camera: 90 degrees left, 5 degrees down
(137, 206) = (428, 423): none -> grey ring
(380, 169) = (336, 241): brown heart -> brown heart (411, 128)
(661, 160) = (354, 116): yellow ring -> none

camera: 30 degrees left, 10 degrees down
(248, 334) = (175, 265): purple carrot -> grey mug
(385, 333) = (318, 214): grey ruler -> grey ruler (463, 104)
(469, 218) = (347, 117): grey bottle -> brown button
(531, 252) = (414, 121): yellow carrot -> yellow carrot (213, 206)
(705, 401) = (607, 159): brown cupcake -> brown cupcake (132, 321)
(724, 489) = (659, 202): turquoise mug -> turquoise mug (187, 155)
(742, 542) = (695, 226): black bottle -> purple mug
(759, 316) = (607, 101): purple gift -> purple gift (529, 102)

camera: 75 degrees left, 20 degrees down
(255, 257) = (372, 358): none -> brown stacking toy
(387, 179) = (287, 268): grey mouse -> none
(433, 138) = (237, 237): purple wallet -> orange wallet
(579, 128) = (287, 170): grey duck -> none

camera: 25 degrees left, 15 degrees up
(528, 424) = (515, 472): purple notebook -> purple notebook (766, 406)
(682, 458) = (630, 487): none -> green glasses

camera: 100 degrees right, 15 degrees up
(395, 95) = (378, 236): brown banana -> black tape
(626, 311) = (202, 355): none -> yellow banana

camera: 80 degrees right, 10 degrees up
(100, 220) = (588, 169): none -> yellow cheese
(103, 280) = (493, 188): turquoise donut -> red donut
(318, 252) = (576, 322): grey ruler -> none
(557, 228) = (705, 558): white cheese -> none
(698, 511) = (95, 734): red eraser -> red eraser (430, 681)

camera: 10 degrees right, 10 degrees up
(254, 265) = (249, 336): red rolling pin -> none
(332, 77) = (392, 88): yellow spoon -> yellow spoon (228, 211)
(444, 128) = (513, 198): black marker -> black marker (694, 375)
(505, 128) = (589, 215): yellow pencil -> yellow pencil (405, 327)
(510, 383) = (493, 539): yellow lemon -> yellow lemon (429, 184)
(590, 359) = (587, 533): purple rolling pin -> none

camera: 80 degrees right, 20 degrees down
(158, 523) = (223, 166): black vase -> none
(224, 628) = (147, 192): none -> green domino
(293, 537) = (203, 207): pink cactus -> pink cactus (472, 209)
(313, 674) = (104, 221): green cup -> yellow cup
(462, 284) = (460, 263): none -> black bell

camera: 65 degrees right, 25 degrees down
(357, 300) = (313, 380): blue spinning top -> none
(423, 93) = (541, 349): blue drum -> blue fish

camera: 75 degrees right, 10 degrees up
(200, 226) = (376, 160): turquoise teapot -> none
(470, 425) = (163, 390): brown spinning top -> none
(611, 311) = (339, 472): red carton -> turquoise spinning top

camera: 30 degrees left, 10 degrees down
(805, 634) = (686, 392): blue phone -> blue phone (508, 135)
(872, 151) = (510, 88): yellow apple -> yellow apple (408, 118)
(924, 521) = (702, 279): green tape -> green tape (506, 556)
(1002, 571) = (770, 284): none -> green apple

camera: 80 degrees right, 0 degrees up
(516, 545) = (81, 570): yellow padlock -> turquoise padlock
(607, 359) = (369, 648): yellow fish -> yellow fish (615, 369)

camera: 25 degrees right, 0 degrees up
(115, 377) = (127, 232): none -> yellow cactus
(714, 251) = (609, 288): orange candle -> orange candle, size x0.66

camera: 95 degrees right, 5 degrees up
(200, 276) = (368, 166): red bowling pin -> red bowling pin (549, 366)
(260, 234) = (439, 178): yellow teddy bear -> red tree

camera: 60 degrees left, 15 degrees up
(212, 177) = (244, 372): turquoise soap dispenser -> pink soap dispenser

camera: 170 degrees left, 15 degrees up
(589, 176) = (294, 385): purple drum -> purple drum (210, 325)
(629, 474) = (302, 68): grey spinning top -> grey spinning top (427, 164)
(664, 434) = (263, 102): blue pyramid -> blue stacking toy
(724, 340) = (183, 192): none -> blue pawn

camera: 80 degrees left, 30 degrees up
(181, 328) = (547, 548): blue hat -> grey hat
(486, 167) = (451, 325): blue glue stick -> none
════
§ **WORK TASK**
Please transcribe, exactly and with nothing added, the lines from the first line of the material above through the line that contains "(318, 252) = (576, 322): grey ruler -> none".

§ **EXERCISE SOLUTION**
camera: 90 degrees left, 5 degrees down
(137, 206) = (428, 423): none -> grey ring
(380, 169) = (336, 241): brown heart -> brown heart (411, 128)
(661, 160) = (354, 116): yellow ring -> none

camera: 30 degrees left, 10 degrees down
(248, 334) = (175, 265): purple carrot -> grey mug
(385, 333) = (318, 214): grey ruler -> grey ruler (463, 104)
(469, 218) = (347, 117): grey bottle -> brown button
(531, 252) = (414, 121): yellow carrot -> yellow carrot (213, 206)
(705, 401) = (607, 159): brown cupcake -> brown cupcake (132, 321)
(724, 489) = (659, 202): turquoise mug -> turquoise mug (187, 155)
(742, 542) = (695, 226): black bottle -> purple mug
(759, 316) = (607, 101): purple gift -> purple gift (529, 102)

camera: 75 degrees left, 20 degrees down
(255, 257) = (372, 358): none -> brown stacking toy
(387, 179) = (287, 268): grey mouse -> none
(433, 138) = (237, 237): purple wallet -> orange wallet
(579, 128) = (287, 170): grey duck -> none

camera: 25 degrees left, 15 degrees up
(528, 424) = (515, 472): purple notebook -> purple notebook (766, 406)
(682, 458) = (630, 487): none -> green glasses

camera: 100 degrees right, 15 degrees up
(395, 95) = (378, 236): brown banana -> black tape
(626, 311) = (202, 355): none -> yellow banana

camera: 80 degrees right, 10 degrees up
(100, 220) = (588, 169): none -> yellow cheese
(103, 280) = (493, 188): turquoise donut -> red donut
(318, 252) = (576, 322): grey ruler -> none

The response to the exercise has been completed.